*** GIVEN INFORMATION ***
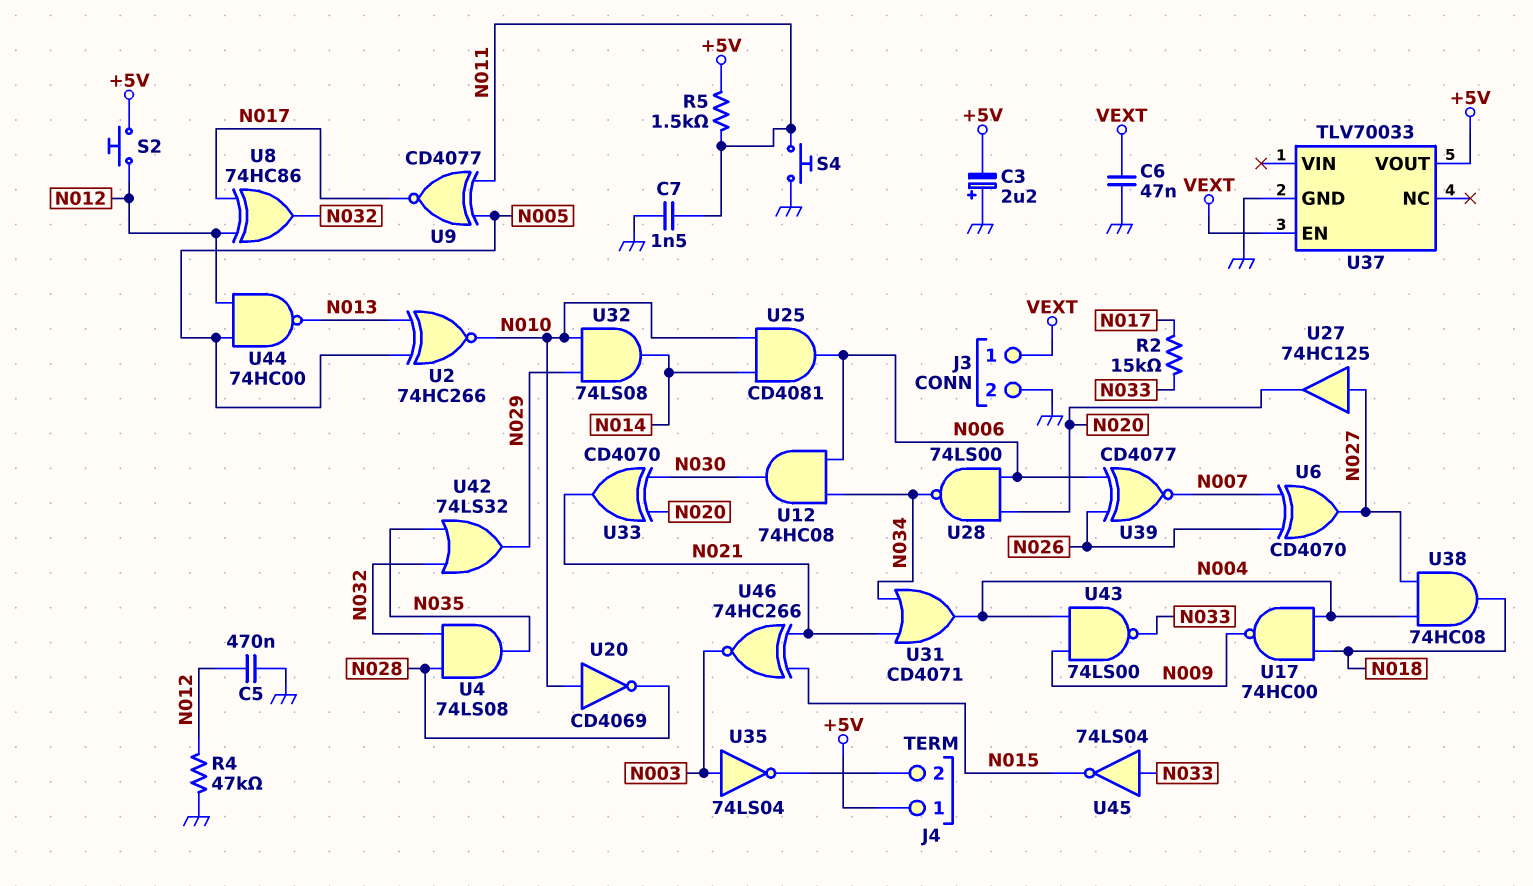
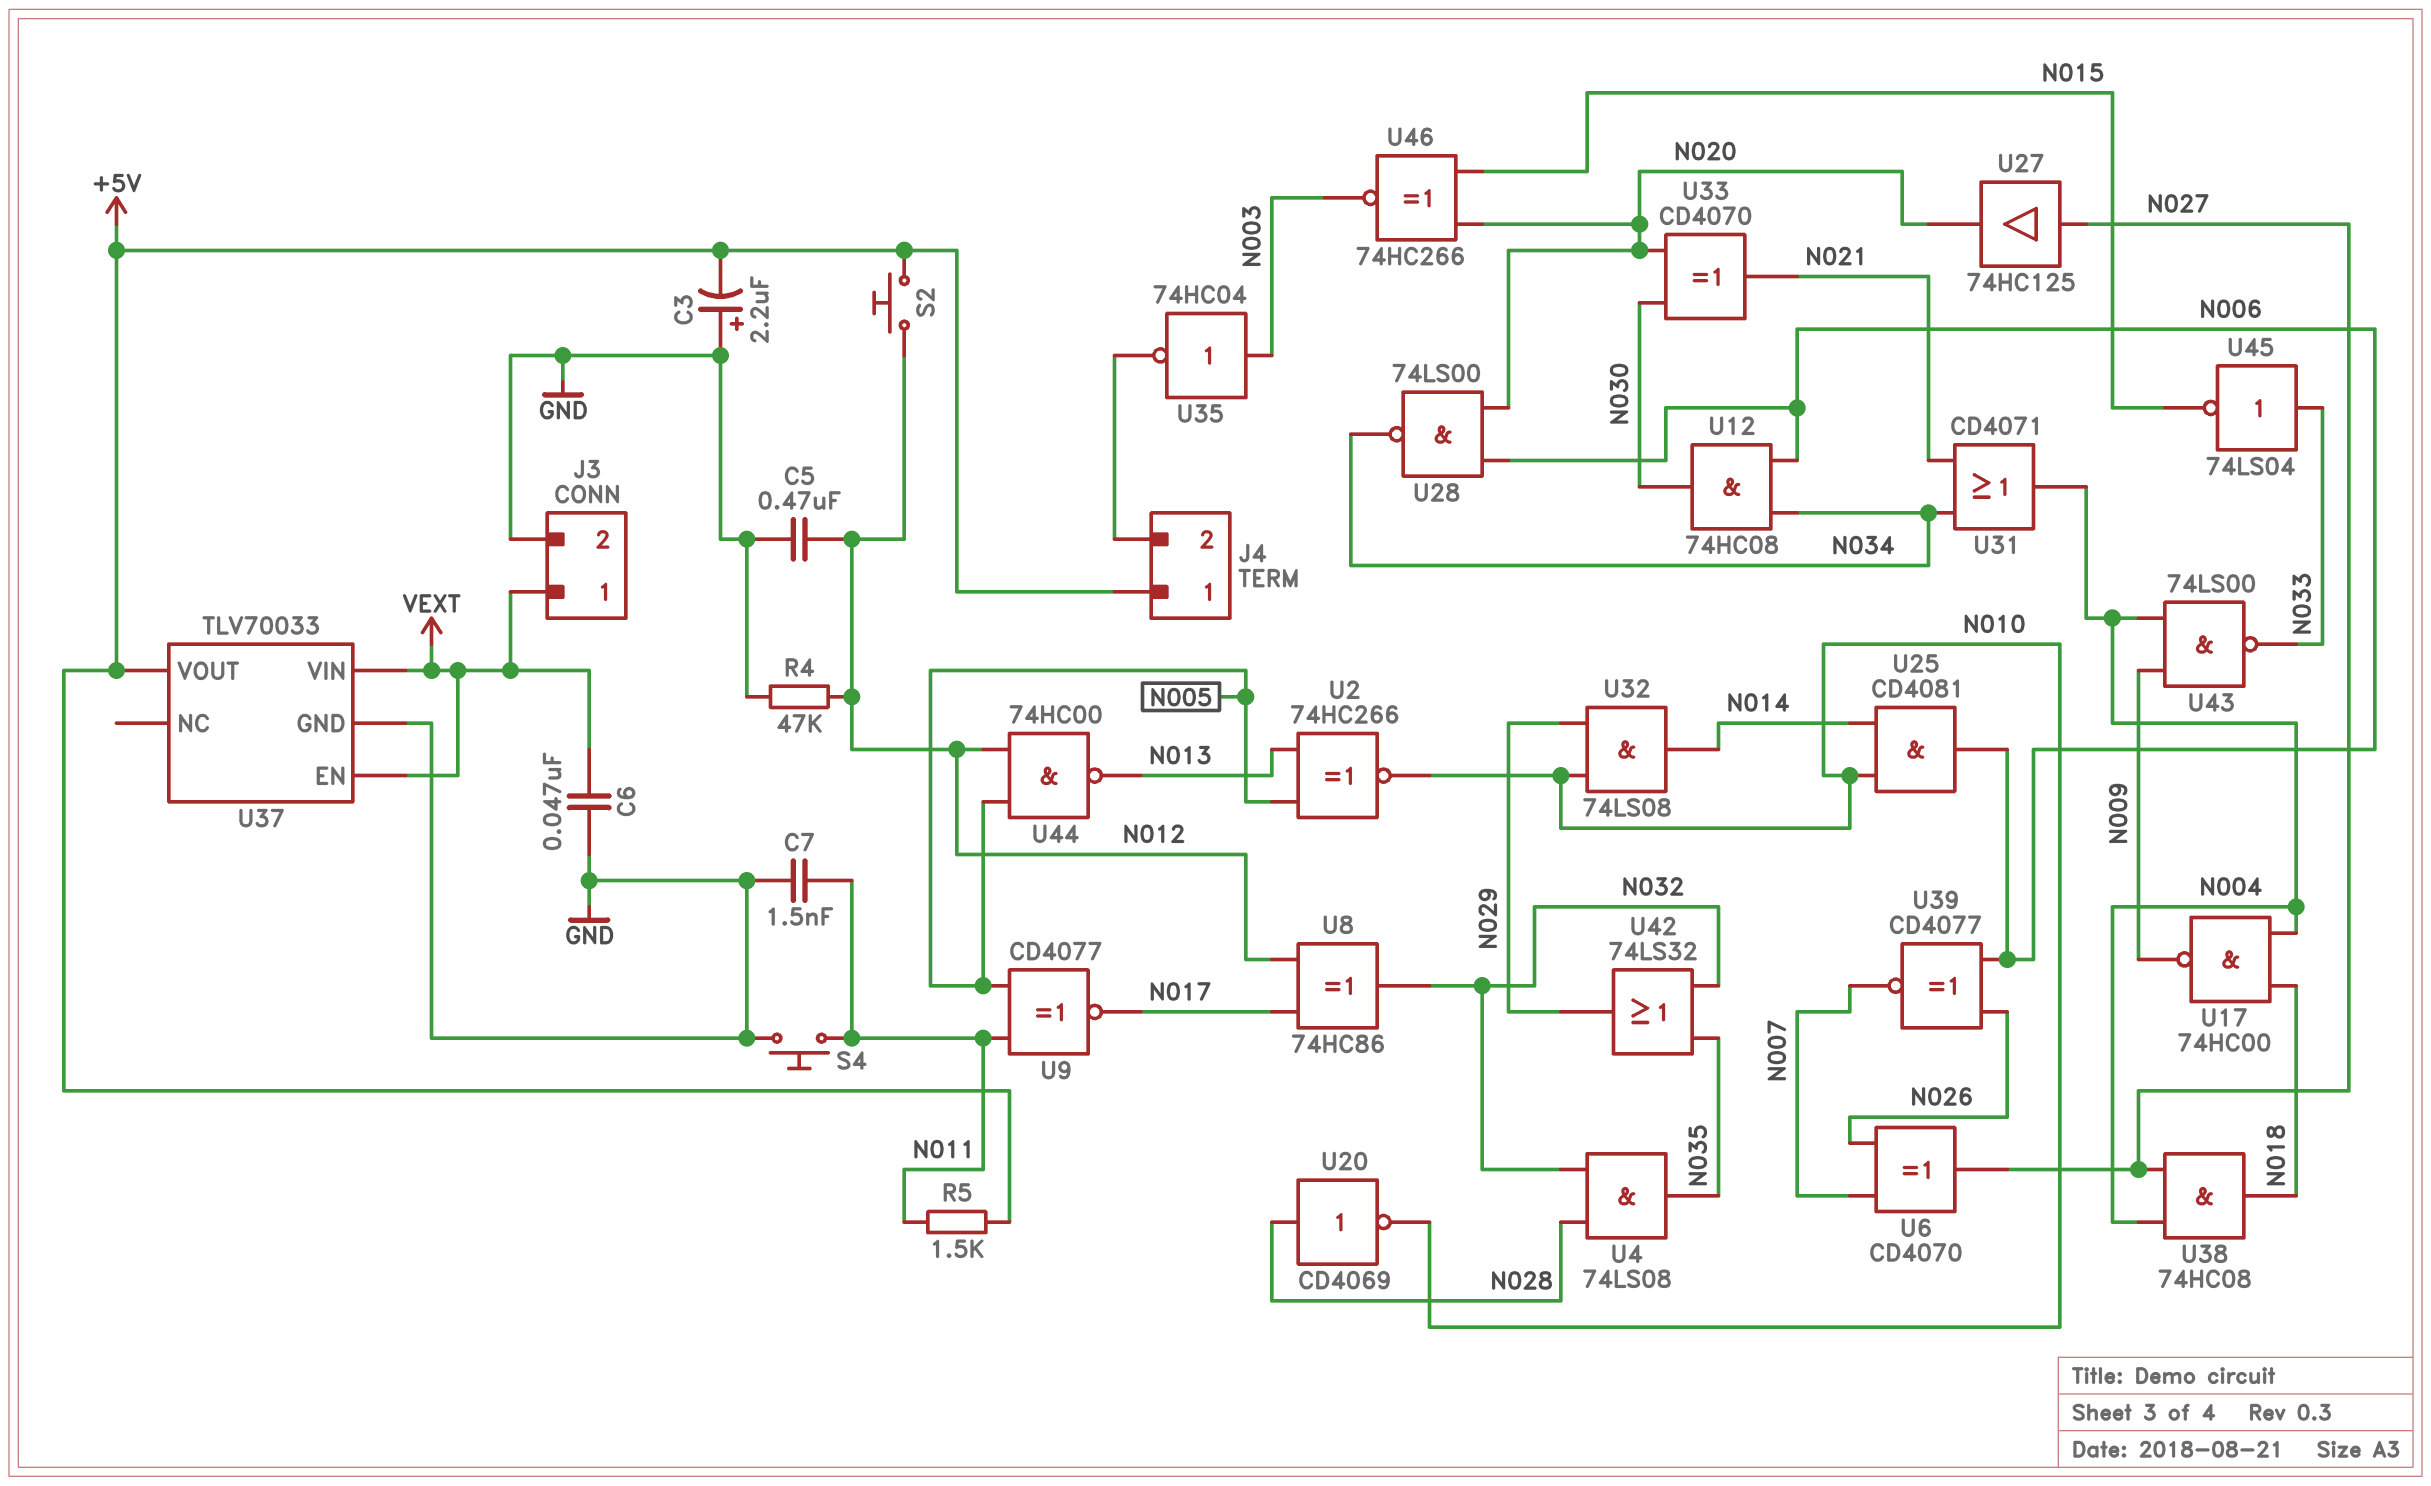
R2: 15k (N017, N033) -> none
U20: NOT CD4069 (in N010, out N028) -> NOT CD4069 (in N028, out N010)
U35: NOT 74LS04 (in N003, out J4/2) -> NOT 74HC04 (in N003, out J4/2)
U37 pin VIN: none -> VEXT
U46: XNOR 74HC266 (in N015, in N021, out N003) -> XNOR 74HC266 (in N015, in N020, out N003)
*** End of GIVEN INFORMATION ***
WHAT YOU NEED TO DO: Each line of the entries that contains the word "none" should be listed.

ANSWER BELOW:
R2: 15k (N017, N033) -> none
U37 pin VIN: none -> VEXT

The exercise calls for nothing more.